TASK GOAL
Images aside, the whole listing should be written out word for word.

MATERIAL PROVIDED
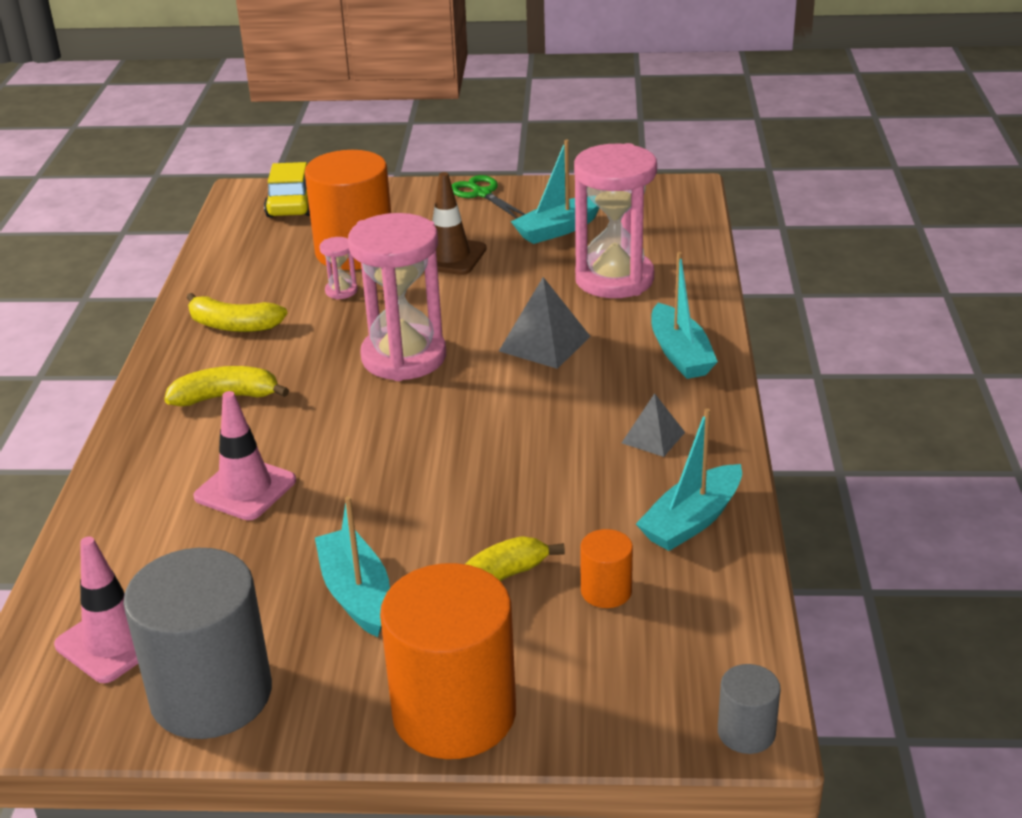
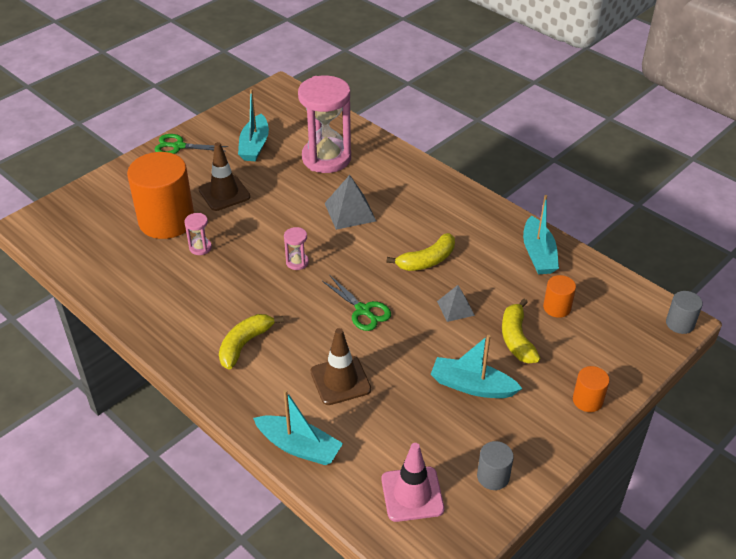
camera: 50 degrees left, 10 degrees up
(211, 694) = (493, 476): grey cylinder -> grey cylinder, size x0.45
(234, 325) = (175, 304): yellow banana -> yellow banana (427, 260)
(245, 489) = (340, 380): pink traffic cone -> brown traffic cone
(293, 203) = (74, 213): yellow car -> none
(384, 443) = (363, 310): none -> green scissors
(404, 357) = (297, 262): pink hourglass -> pink hourglass, size x0.41
(454, 713) = (587, 400): orange cylinder -> orange cylinder, size x0.45
(653, 437) = (467, 227): grey pyramid -> grey pyramid (455, 308)
(680, 354) = (415, 179): turquoise boat -> turquoise boat (299, 447)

ANSWER
camera: 50 degrees left, 10 degrees up
(211, 694) = (493, 476): grey cylinder -> grey cylinder, size x0.45
(234, 325) = (175, 304): yellow banana -> yellow banana (427, 260)
(245, 489) = (340, 380): pink traffic cone -> brown traffic cone
(293, 203) = (74, 213): yellow car -> none
(384, 443) = (363, 310): none -> green scissors
(404, 357) = (297, 262): pink hourglass -> pink hourglass, size x0.41
(454, 713) = (587, 400): orange cylinder -> orange cylinder, size x0.45
(653, 437) = (467, 227): grey pyramid -> grey pyramid (455, 308)
(680, 354) = (415, 179): turquoise boat -> turquoise boat (299, 447)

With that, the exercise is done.